%%
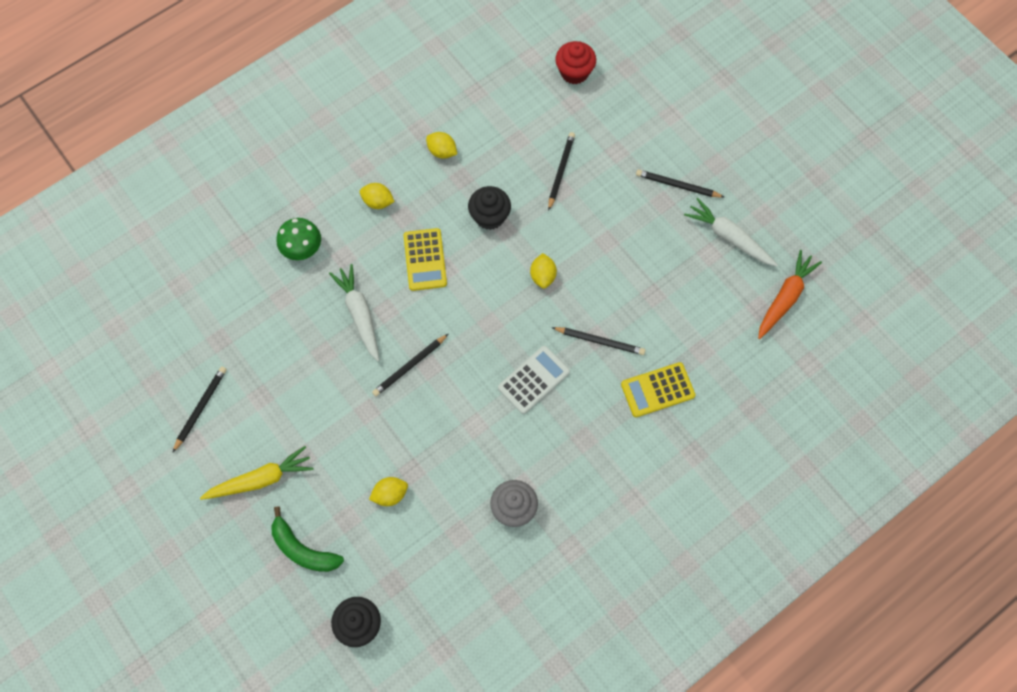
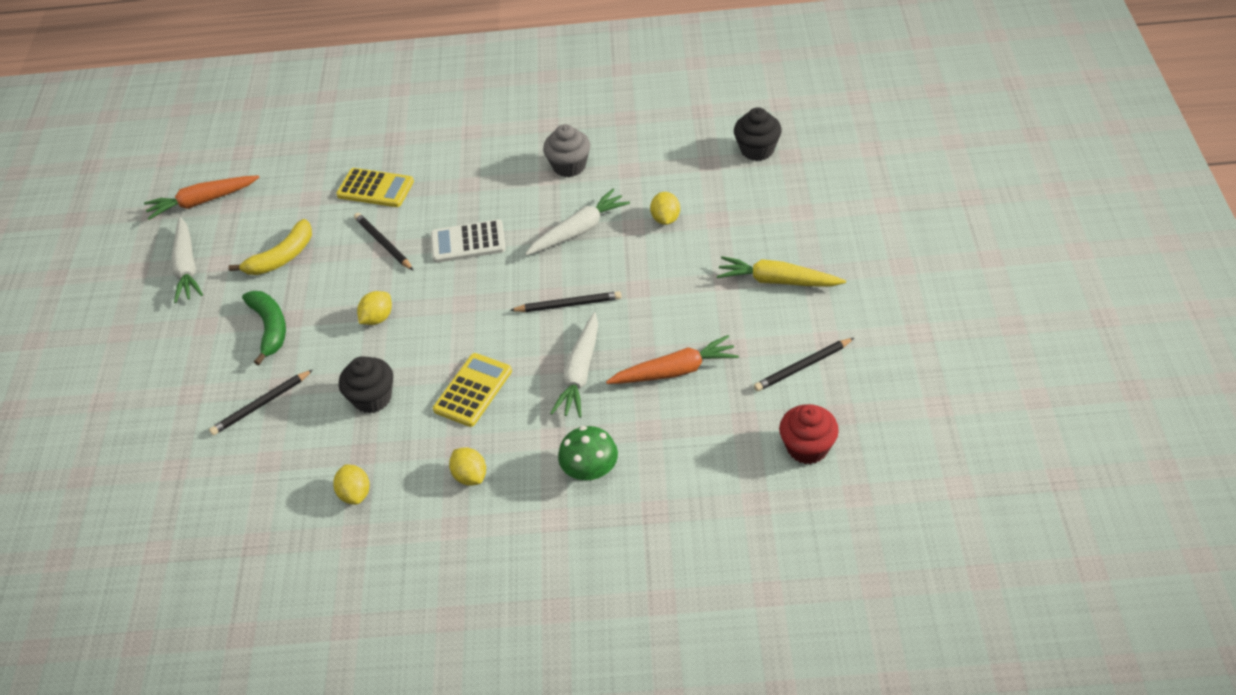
camera: 140 degrees left, 20 degrees down
(292, 353) = (675, 371): none -> orange carrot
(303, 549) = (772, 215): green banana -> green banana (270, 328)
(390, 494) = (665, 219): yellow lemon -> yellow lemon turned 75 degrees clockwise
(453, 441) = (579, 230): none -> white carrot
(574, 72) = (134, 503): red cupcake -> red cupcake (807, 447)
(666, 285) = (282, 257): none -> yellow banana
(677, 185) = (175, 332): black pencil -> none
%%
▶ _EXERCISE_:
Images are to be omitted; repeat the remaining data above exactly.

▶ _ANSWER TO THE EXERCISE_:
camera: 140 degrees left, 20 degrees down
(292, 353) = (675, 371): none -> orange carrot
(303, 549) = (772, 215): green banana -> green banana (270, 328)
(390, 494) = (665, 219): yellow lemon -> yellow lemon turned 75 degrees clockwise
(453, 441) = (579, 230): none -> white carrot
(574, 72) = (134, 503): red cupcake -> red cupcake (807, 447)
(666, 285) = (282, 257): none -> yellow banana
(677, 185) = (175, 332): black pencil -> none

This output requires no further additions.